(Records shown Opens)

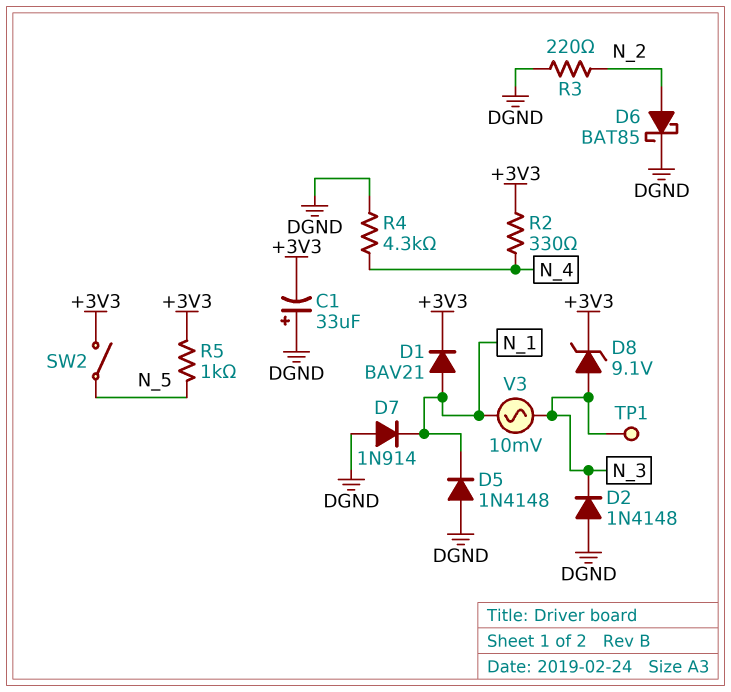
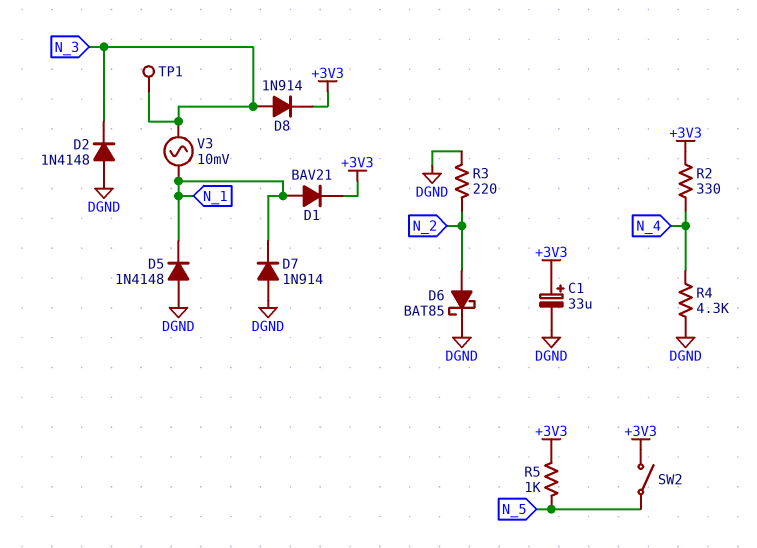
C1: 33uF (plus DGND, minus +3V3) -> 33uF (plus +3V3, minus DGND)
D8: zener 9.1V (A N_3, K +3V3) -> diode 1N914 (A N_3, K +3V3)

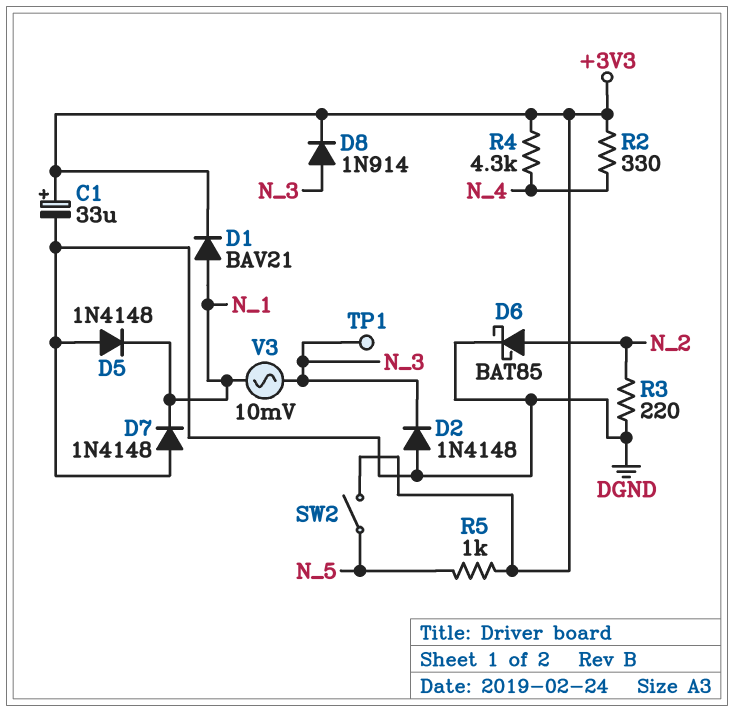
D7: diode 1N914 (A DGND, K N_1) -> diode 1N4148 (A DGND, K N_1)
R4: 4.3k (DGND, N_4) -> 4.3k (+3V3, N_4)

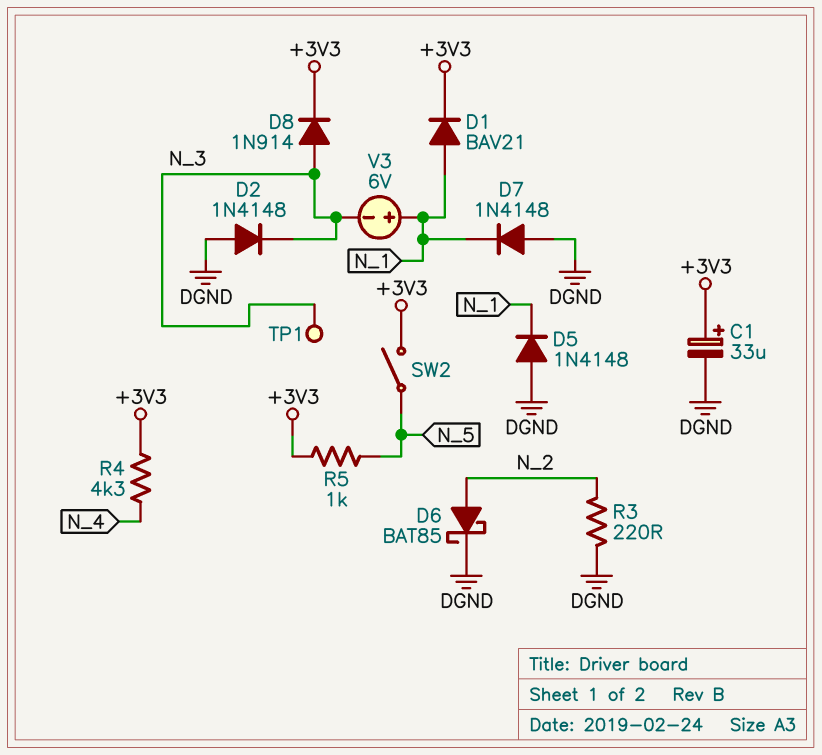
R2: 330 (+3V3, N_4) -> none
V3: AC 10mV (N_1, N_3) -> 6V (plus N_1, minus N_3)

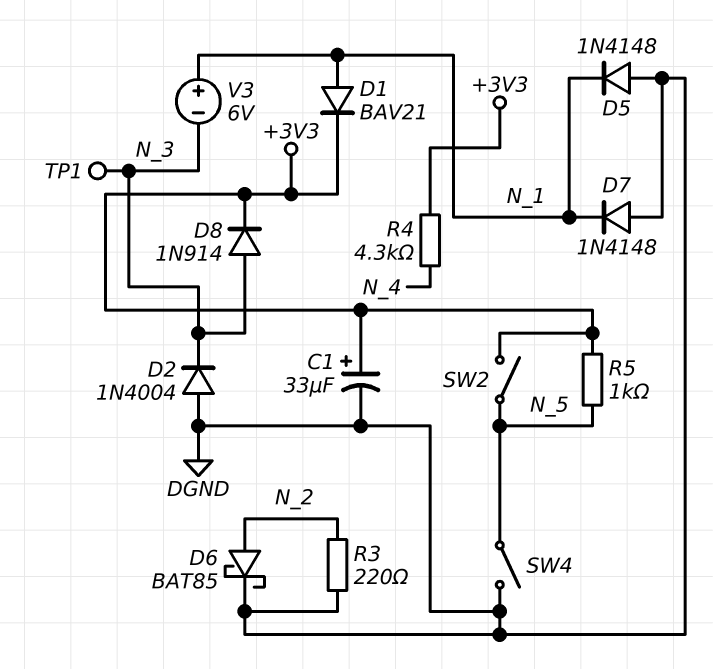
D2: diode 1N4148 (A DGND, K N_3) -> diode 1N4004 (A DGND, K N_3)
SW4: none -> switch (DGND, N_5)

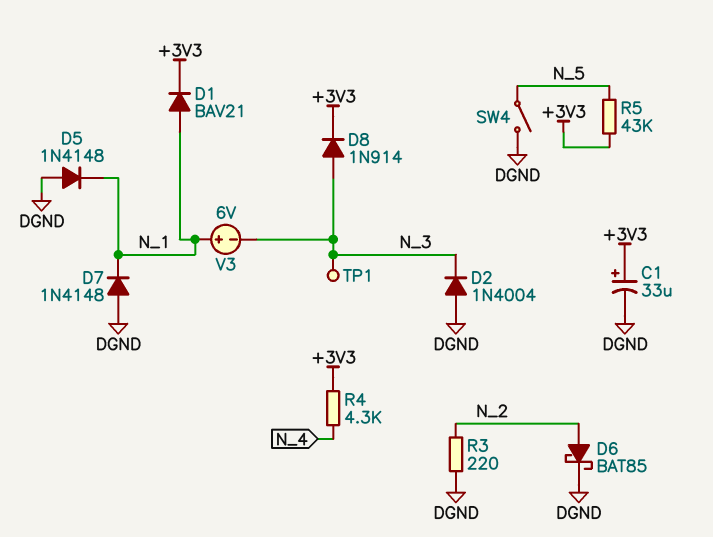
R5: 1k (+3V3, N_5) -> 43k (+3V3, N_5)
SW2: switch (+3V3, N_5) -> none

(Records shown Closes)

■ **Task**:
Word for word, write out each of the records, but not the pictures.

■ **Exercise solution**:
C1: 33uF (plus DGND, minus +3V3) -> 33uF (plus +3V3, minus DGND)
D8: zener 9.1V (A N_3, K +3V3) -> diode 1N914 (A N_3, K +3V3)

D7: diode 1N914 (A DGND, K N_1) -> diode 1N4148 (A DGND, K N_1)
R4: 4.3k (DGND, N_4) -> 4.3k (+3V3, N_4)

R2: 330 (+3V3, N_4) -> none
V3: AC 10mV (N_1, N_3) -> 6V (plus N_1, minus N_3)

D2: diode 1N4148 (A DGND, K N_3) -> diode 1N4004 (A DGND, K N_3)
SW4: none -> switch (DGND, N_5)

R5: 1k (+3V3, N_5) -> 43k (+3V3, N_5)
SW2: switch (+3V3, N_5) -> none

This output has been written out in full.